* Problem to solve
The records follow. Filter them to the lines that hold "cheese".

(Coordinate-based change listings)
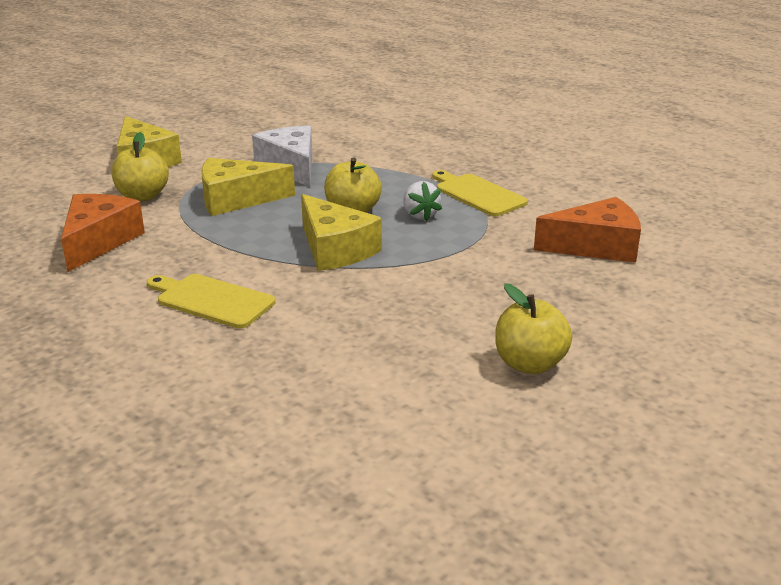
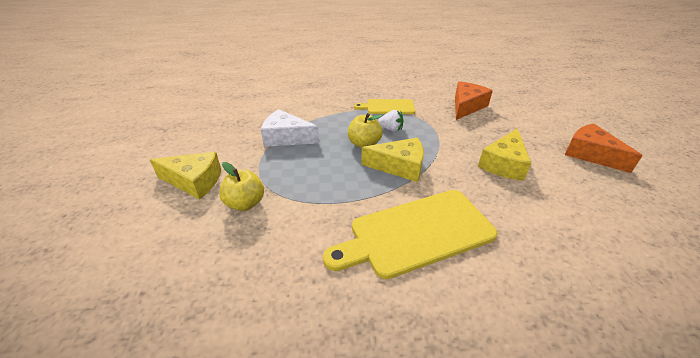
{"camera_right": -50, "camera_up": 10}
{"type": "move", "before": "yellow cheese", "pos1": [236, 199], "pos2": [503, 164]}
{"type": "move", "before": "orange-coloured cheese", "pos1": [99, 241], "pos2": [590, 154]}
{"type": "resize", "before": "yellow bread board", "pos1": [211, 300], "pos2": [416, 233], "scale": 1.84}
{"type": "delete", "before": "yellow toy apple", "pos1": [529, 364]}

* Answer below
{"type": "move", "before": "yellow cheese", "pos1": [236, 199], "pos2": [503, 164]}
{"type": "move", "before": "orange-coloured cheese", "pos1": [99, 241], "pos2": [590, 154]}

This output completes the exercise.